Edit difference data
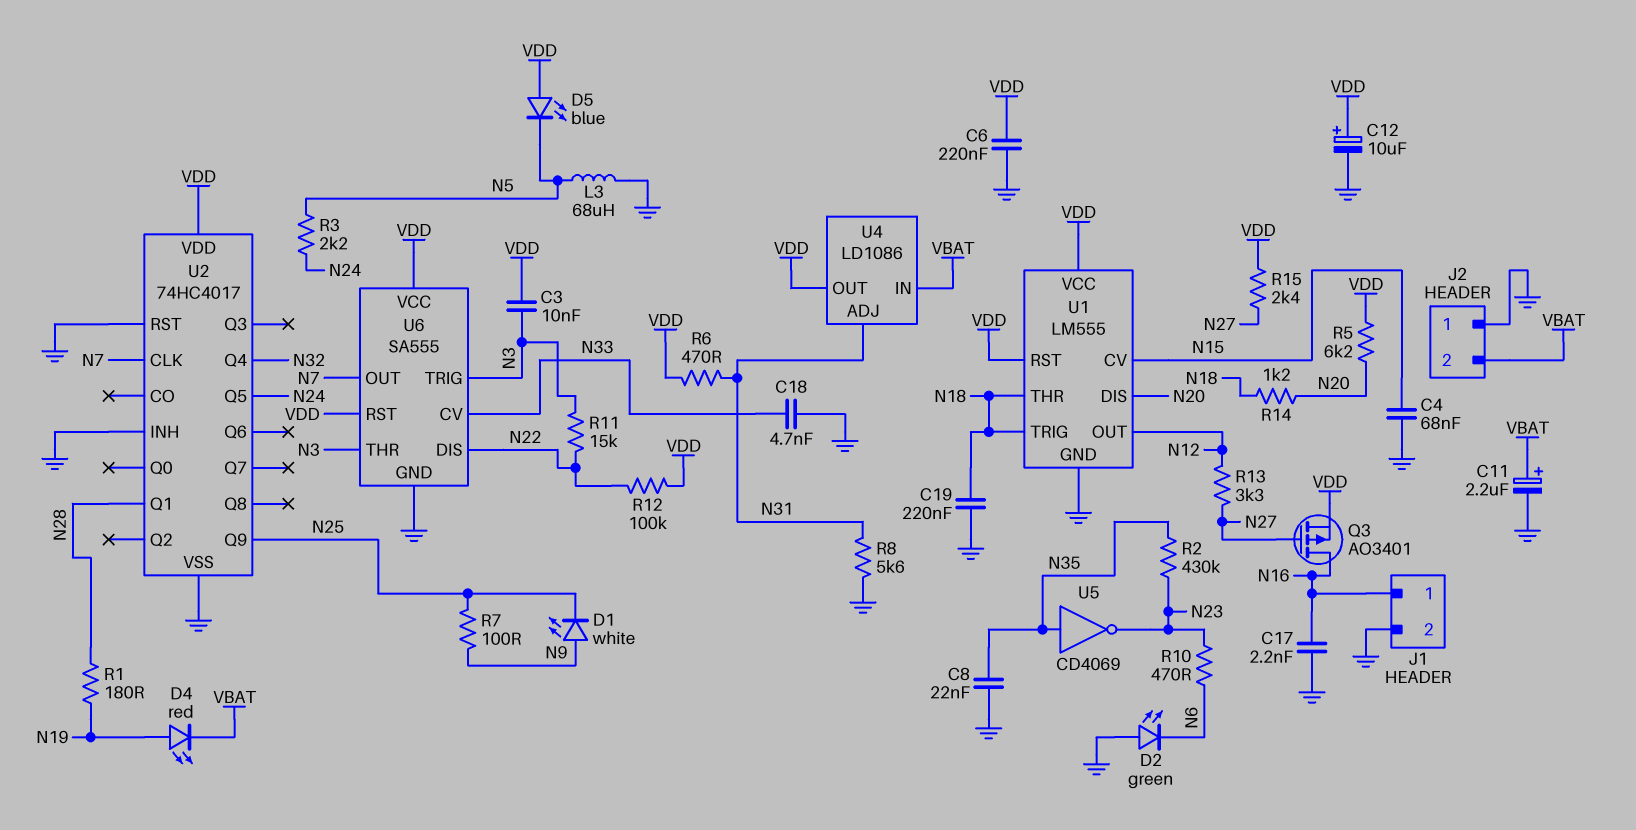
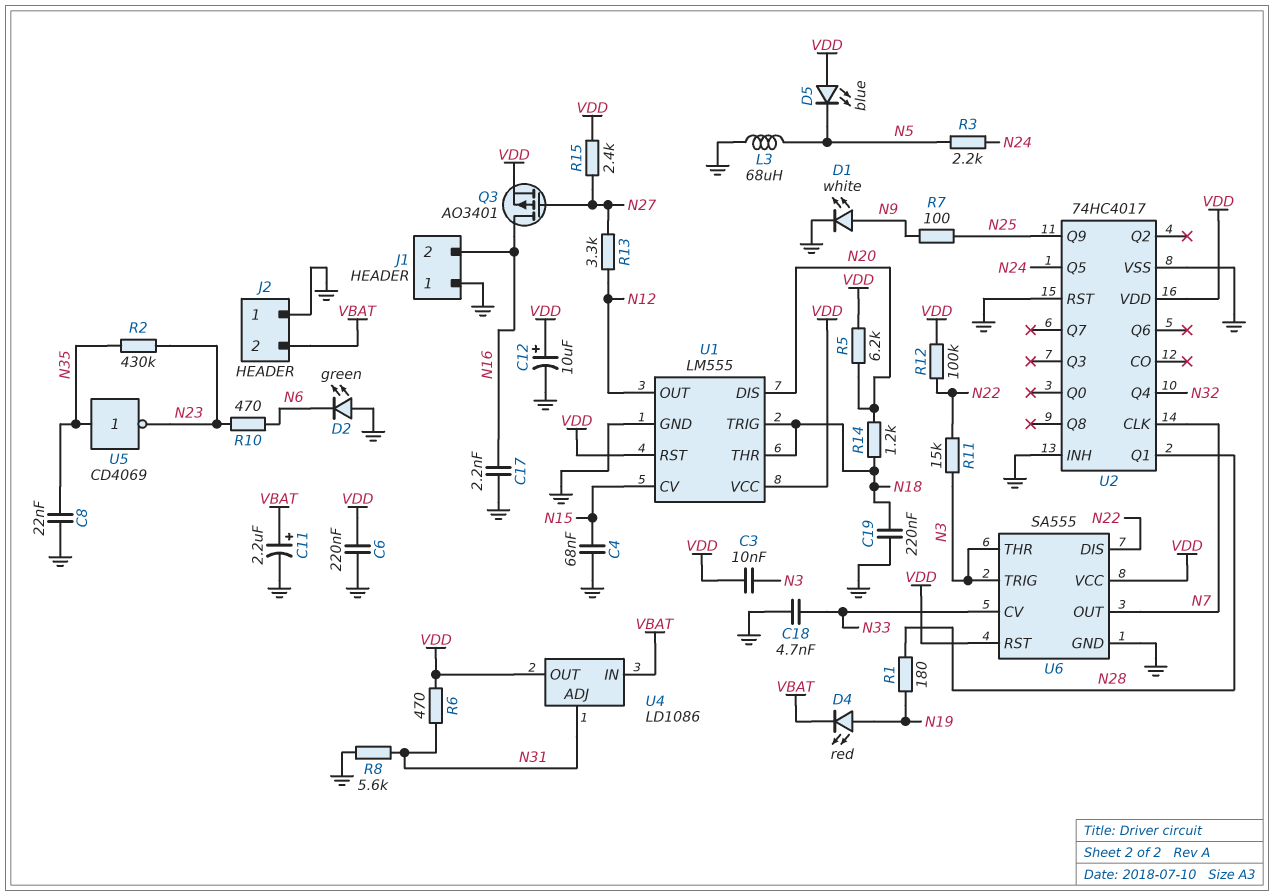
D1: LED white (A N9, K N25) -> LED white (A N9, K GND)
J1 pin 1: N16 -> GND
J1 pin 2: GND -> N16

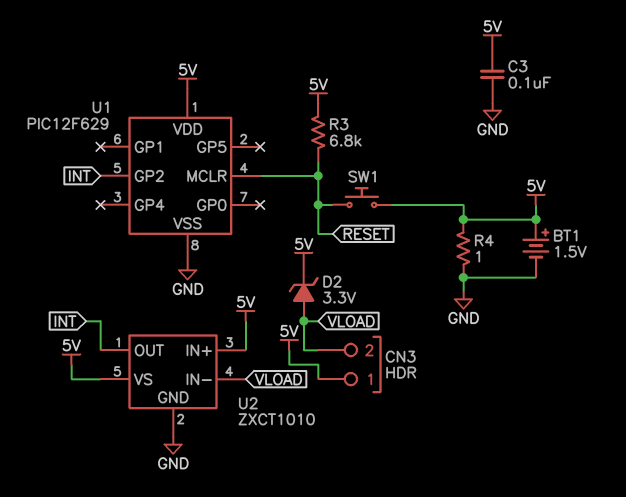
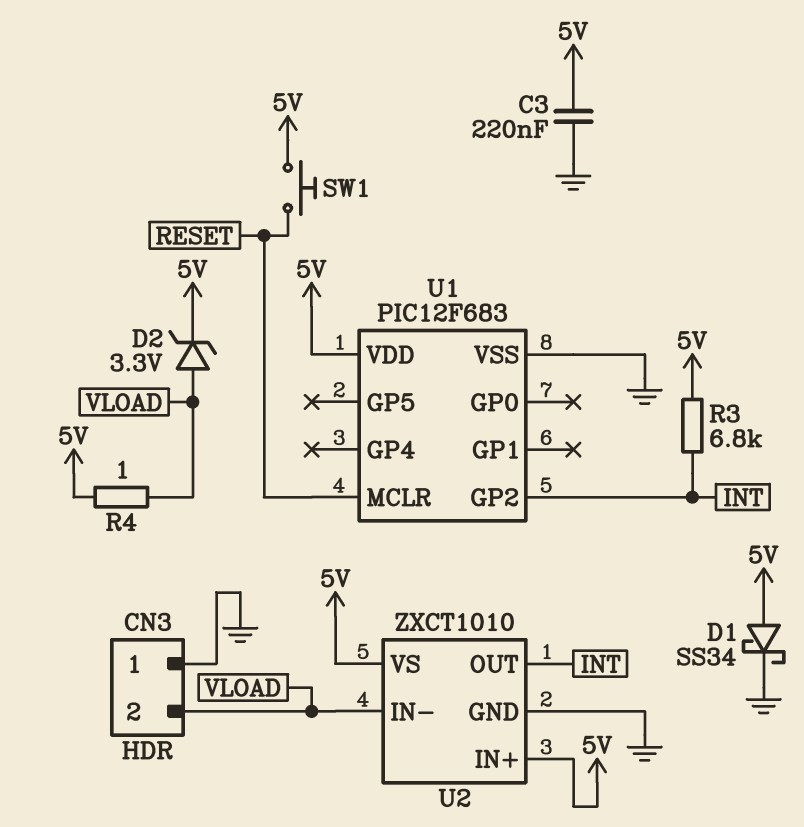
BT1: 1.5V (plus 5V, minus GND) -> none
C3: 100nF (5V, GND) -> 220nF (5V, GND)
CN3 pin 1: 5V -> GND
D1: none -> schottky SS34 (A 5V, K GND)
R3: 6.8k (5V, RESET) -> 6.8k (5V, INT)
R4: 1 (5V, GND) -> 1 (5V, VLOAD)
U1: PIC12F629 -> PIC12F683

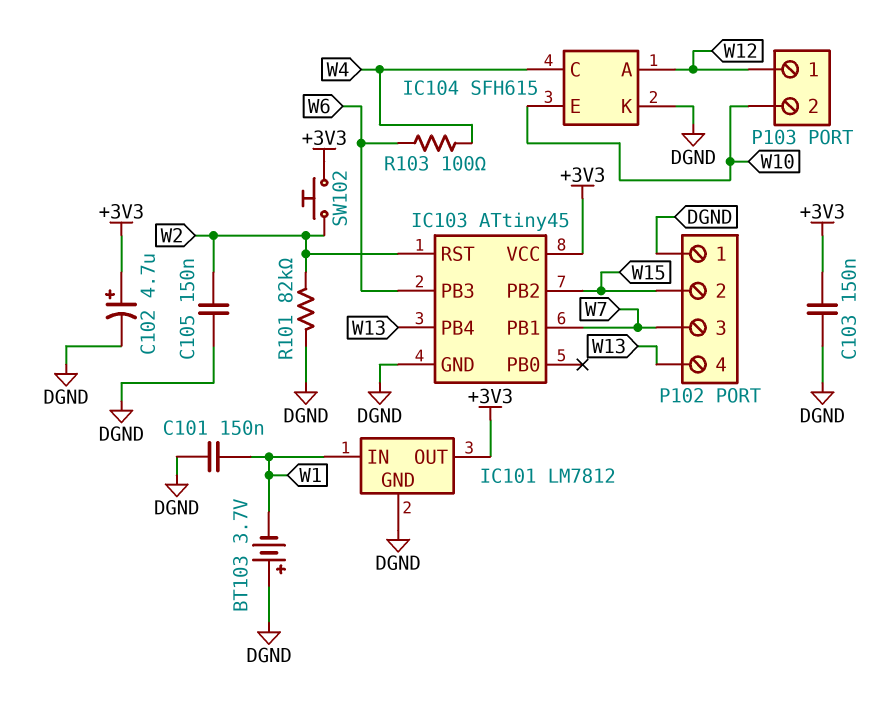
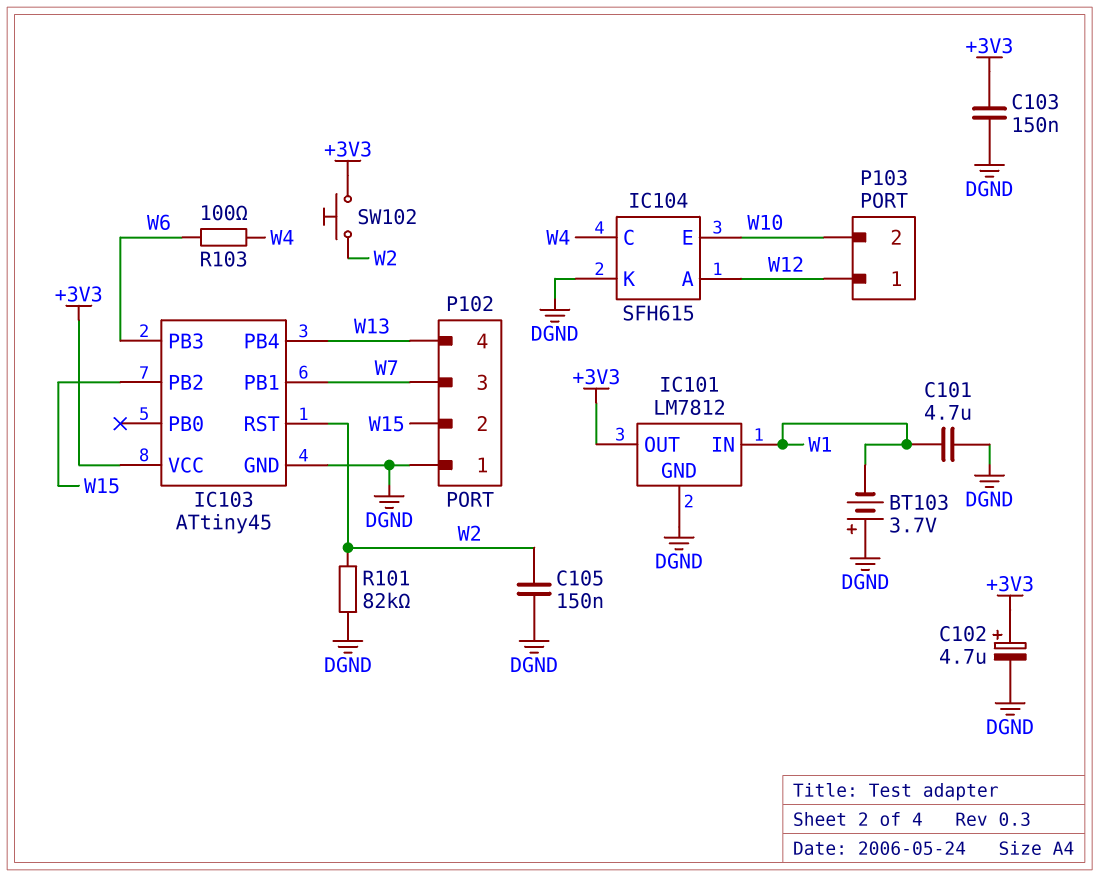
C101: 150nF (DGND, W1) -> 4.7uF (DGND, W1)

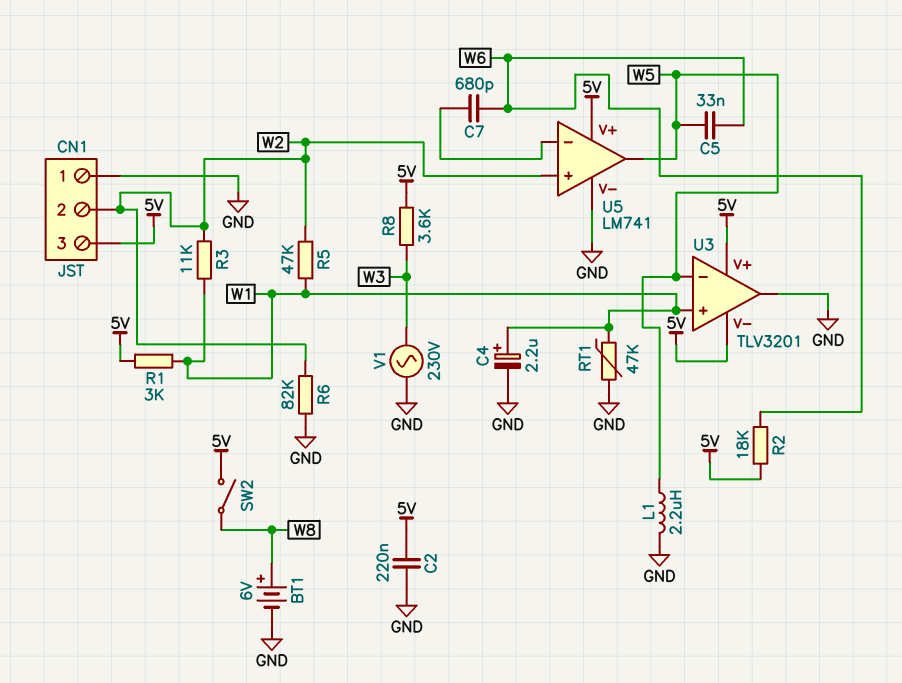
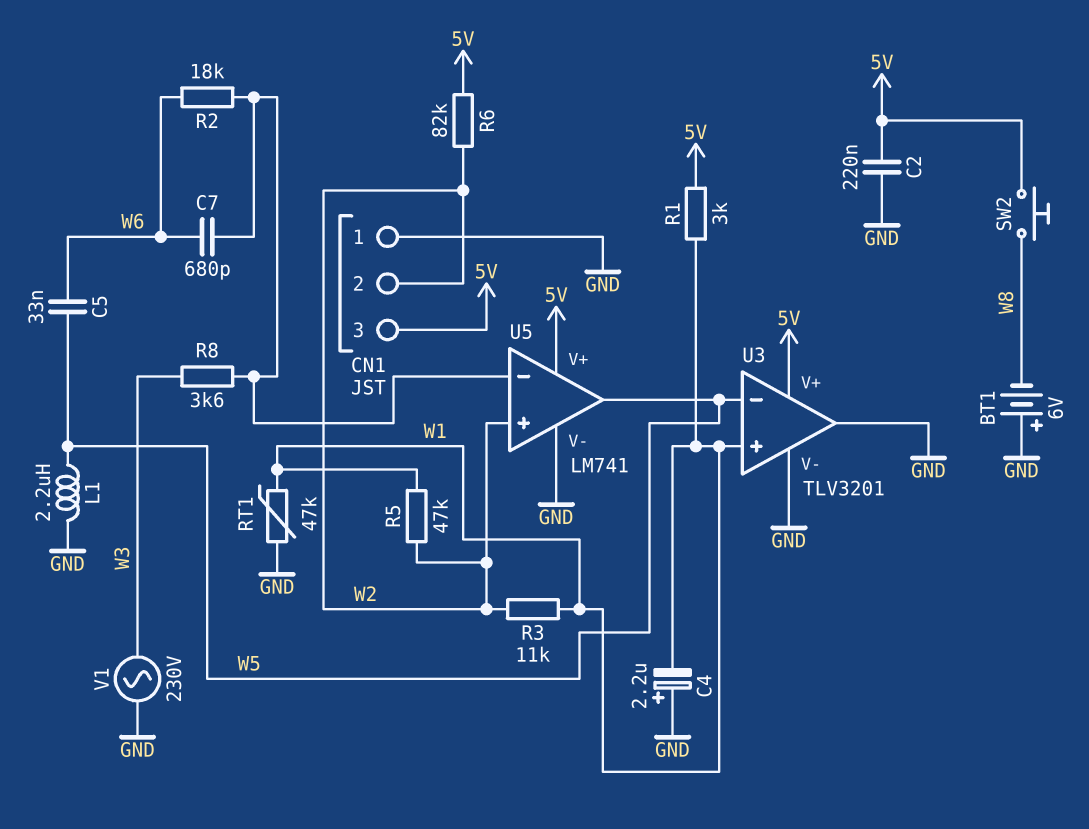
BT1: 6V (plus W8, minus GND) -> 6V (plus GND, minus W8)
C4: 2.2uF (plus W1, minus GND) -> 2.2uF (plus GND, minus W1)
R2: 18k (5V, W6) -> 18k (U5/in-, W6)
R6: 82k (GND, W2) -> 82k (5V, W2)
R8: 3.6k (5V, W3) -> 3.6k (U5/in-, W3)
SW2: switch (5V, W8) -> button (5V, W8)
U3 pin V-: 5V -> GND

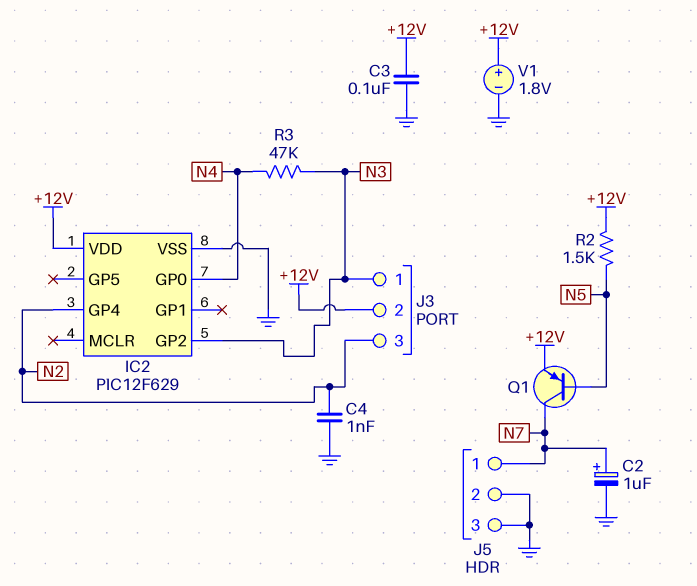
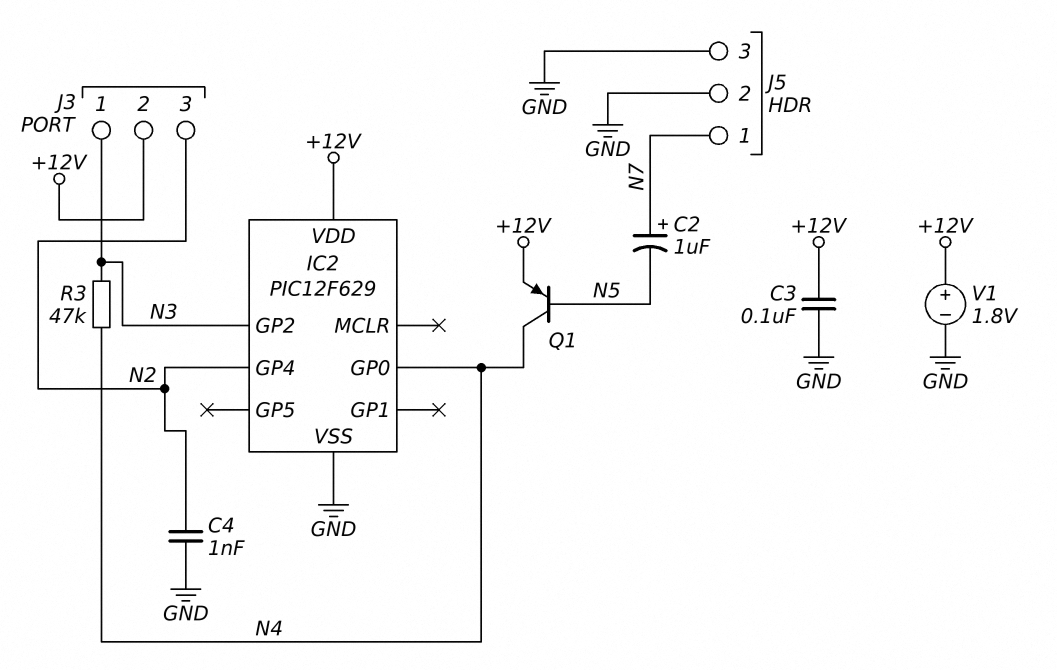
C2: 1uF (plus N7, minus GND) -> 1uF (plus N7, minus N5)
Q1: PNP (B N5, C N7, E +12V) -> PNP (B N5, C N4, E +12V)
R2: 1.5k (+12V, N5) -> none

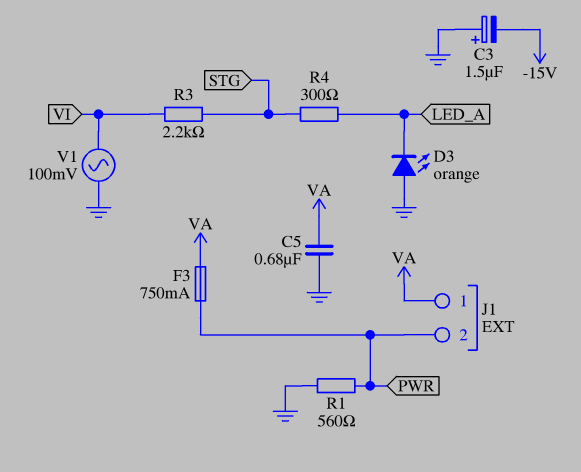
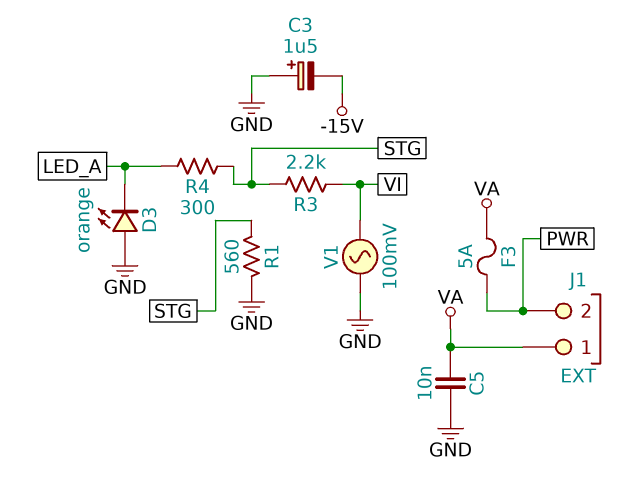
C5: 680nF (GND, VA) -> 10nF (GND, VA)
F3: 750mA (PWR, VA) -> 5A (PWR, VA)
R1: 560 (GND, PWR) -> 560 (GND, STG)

Problem requirements => Could you restate each record word for word, keeping the pictures out?

Output of the exercise =>
D1: LED white (A N9, K N25) -> LED white (A N9, K GND)
J1 pin 1: N16 -> GND
J1 pin 2: GND -> N16

BT1: 1.5V (plus 5V, minus GND) -> none
C3: 100nF (5V, GND) -> 220nF (5V, GND)
CN3 pin 1: 5V -> GND
D1: none -> schottky SS34 (A 5V, K GND)
R3: 6.8k (5V, RESET) -> 6.8k (5V, INT)
R4: 1 (5V, GND) -> 1 (5V, VLOAD)
U1: PIC12F629 -> PIC12F683

C101: 150nF (DGND, W1) -> 4.7uF (DGND, W1)

BT1: 6V (plus W8, minus GND) -> 6V (plus GND, minus W8)
C4: 2.2uF (plus W1, minus GND) -> 2.2uF (plus GND, minus W1)
R2: 18k (5V, W6) -> 18k (U5/in-, W6)
R6: 82k (GND, W2) -> 82k (5V, W2)
R8: 3.6k (5V, W3) -> 3.6k (U5/in-, W3)
SW2: switch (5V, W8) -> button (5V, W8)
U3 pin V-: 5V -> GND

C2: 1uF (plus N7, minus GND) -> 1uF (plus N7, minus N5)
Q1: PNP (B N5, C N7, E +12V) -> PNP (B N5, C N4, E +12V)
R2: 1.5k (+12V, N5) -> none

C5: 680nF (GND, VA) -> 10nF (GND, VA)
F3: 750mA (PWR, VA) -> 5A (PWR, VA)
R1: 560 (GND, PWR) -> 560 (GND, STG)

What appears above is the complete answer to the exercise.